Object state comparisons
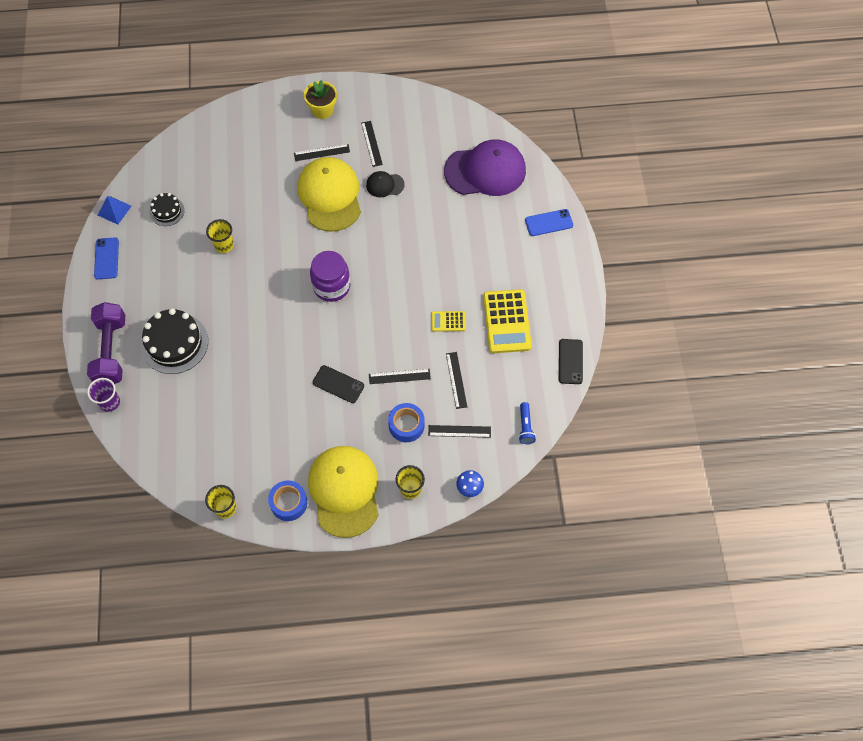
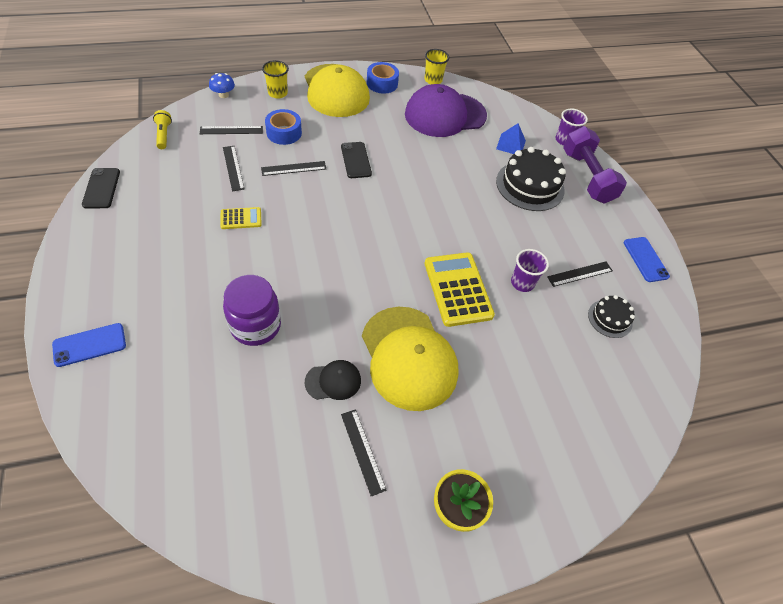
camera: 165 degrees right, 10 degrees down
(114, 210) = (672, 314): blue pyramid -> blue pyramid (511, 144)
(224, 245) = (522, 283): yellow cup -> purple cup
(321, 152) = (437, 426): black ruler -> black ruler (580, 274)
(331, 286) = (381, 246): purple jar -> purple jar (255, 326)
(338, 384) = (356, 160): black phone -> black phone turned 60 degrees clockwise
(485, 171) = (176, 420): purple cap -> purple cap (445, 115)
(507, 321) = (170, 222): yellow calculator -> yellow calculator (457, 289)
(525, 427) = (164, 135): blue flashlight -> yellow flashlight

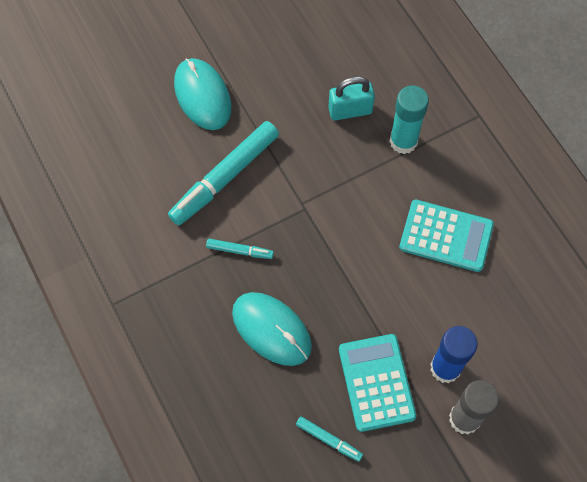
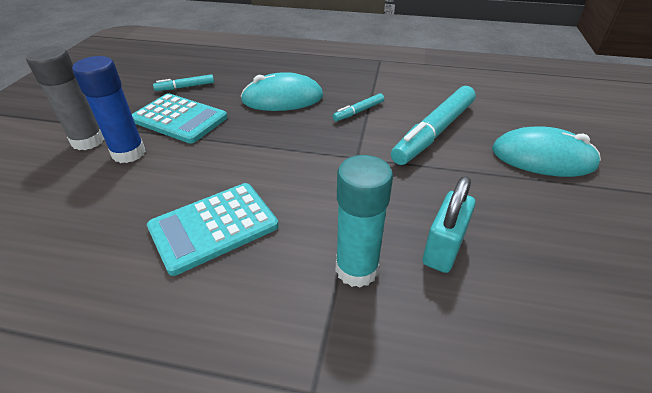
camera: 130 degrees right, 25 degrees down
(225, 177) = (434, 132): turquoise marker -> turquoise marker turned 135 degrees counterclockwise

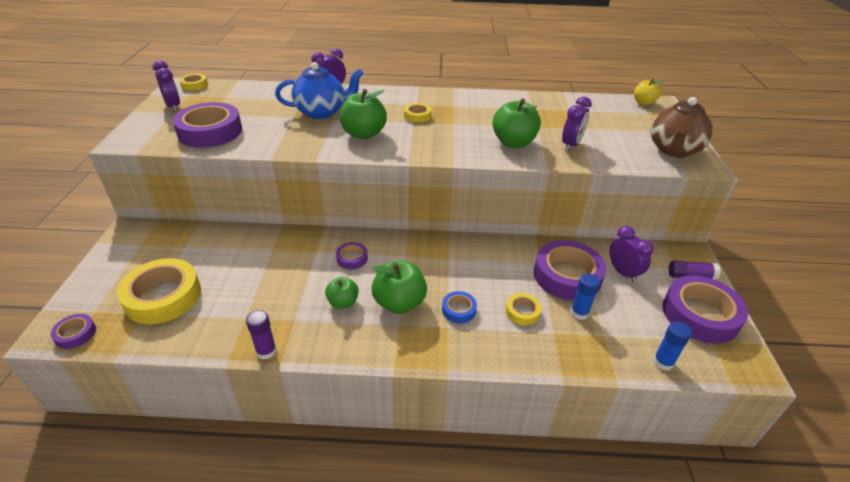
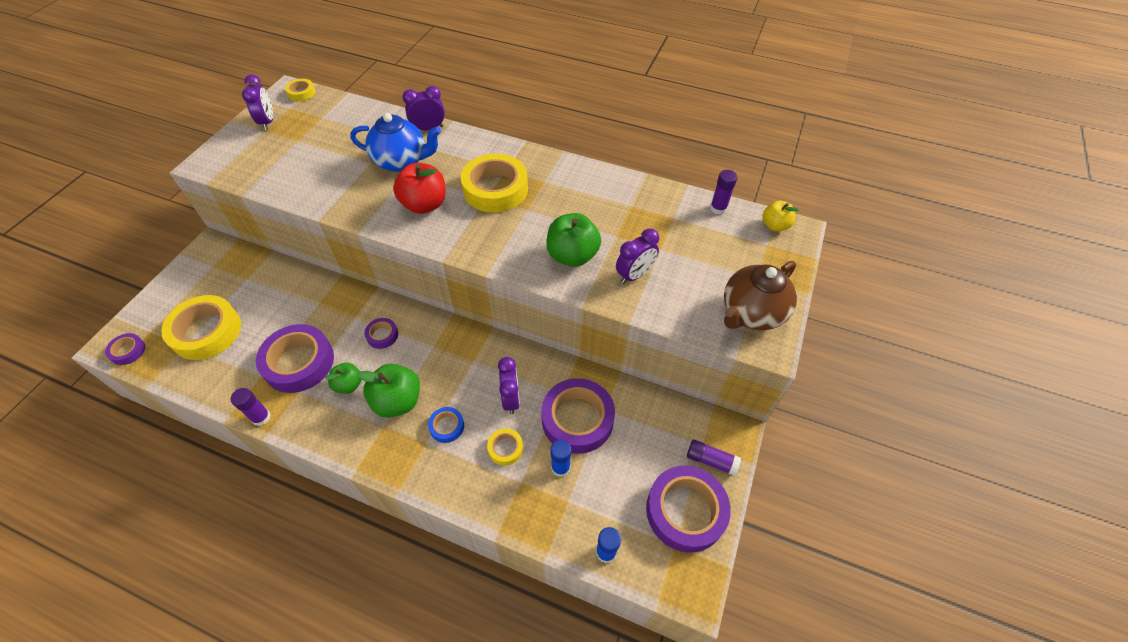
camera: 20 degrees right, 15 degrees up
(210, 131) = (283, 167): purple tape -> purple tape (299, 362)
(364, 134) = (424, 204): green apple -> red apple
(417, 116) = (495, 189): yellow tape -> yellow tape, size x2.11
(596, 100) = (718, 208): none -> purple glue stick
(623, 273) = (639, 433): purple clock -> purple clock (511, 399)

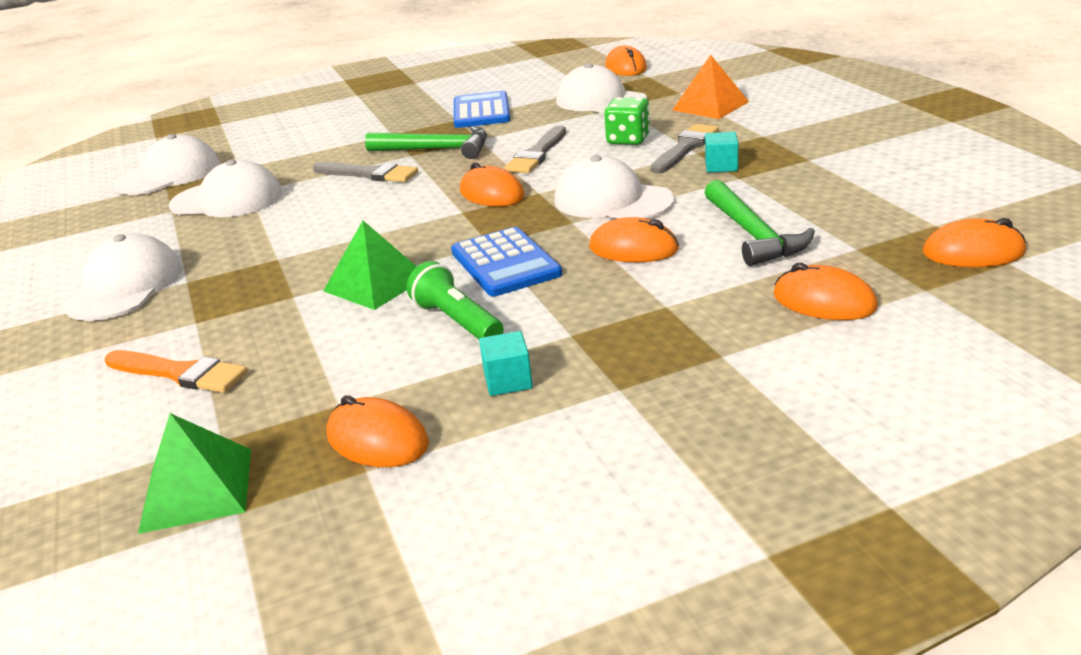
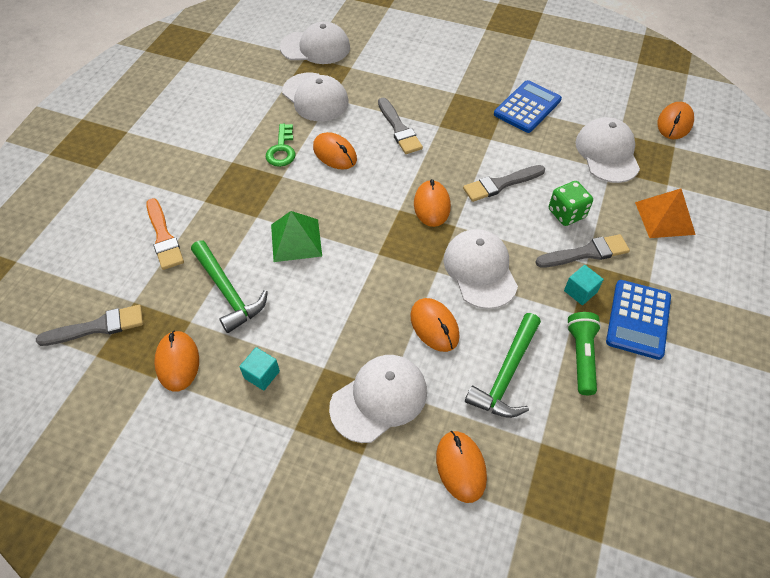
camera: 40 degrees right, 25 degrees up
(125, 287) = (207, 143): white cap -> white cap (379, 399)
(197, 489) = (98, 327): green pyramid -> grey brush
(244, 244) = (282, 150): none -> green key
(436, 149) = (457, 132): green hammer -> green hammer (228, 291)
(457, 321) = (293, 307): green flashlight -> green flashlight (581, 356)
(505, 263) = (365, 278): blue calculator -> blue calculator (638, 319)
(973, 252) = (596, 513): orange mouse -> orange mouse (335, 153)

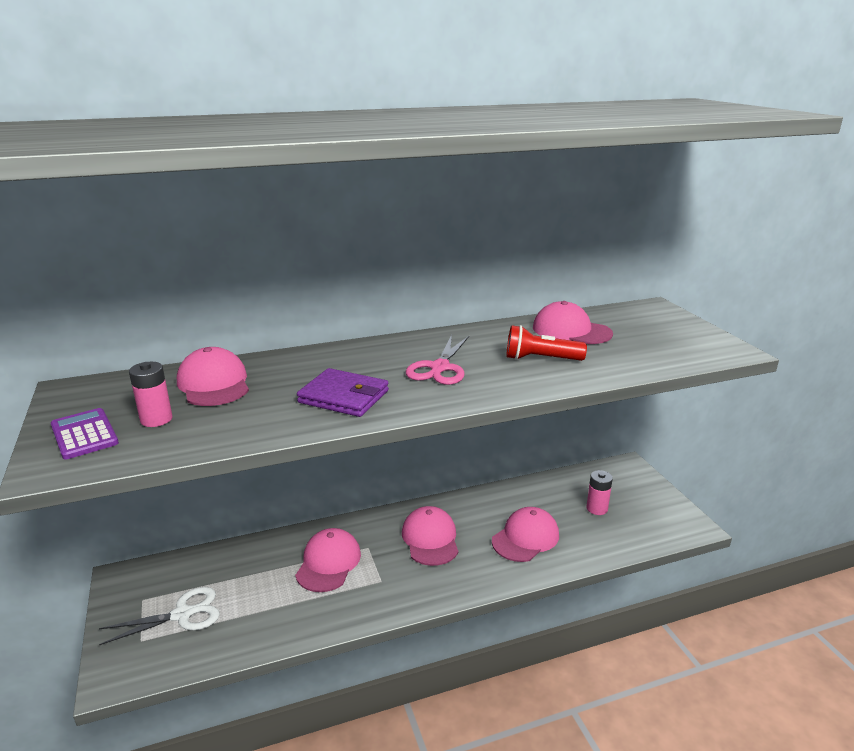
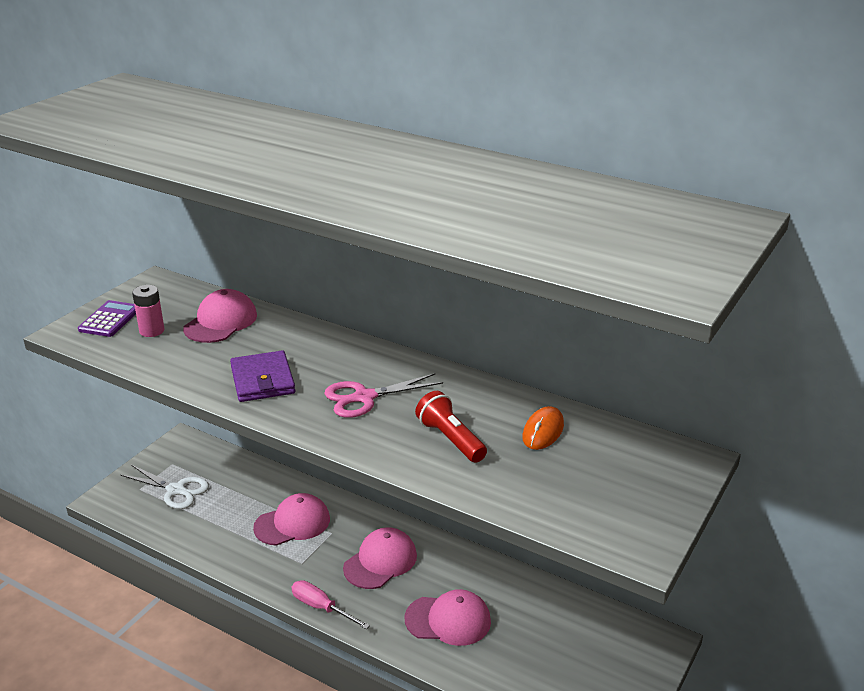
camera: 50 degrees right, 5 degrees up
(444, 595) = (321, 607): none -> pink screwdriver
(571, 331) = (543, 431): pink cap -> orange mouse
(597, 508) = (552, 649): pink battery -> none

WORK REQUEST =
Produce an exact transcription of the lines from the one containing "camera: 50 degrees right, 5 degrees up" through the end of the records, both included, and no other lines.

EXPECTED OUTPUT =
camera: 50 degrees right, 5 degrees up
(444, 595) = (321, 607): none -> pink screwdriver
(571, 331) = (543, 431): pink cap -> orange mouse
(597, 508) = (552, 649): pink battery -> none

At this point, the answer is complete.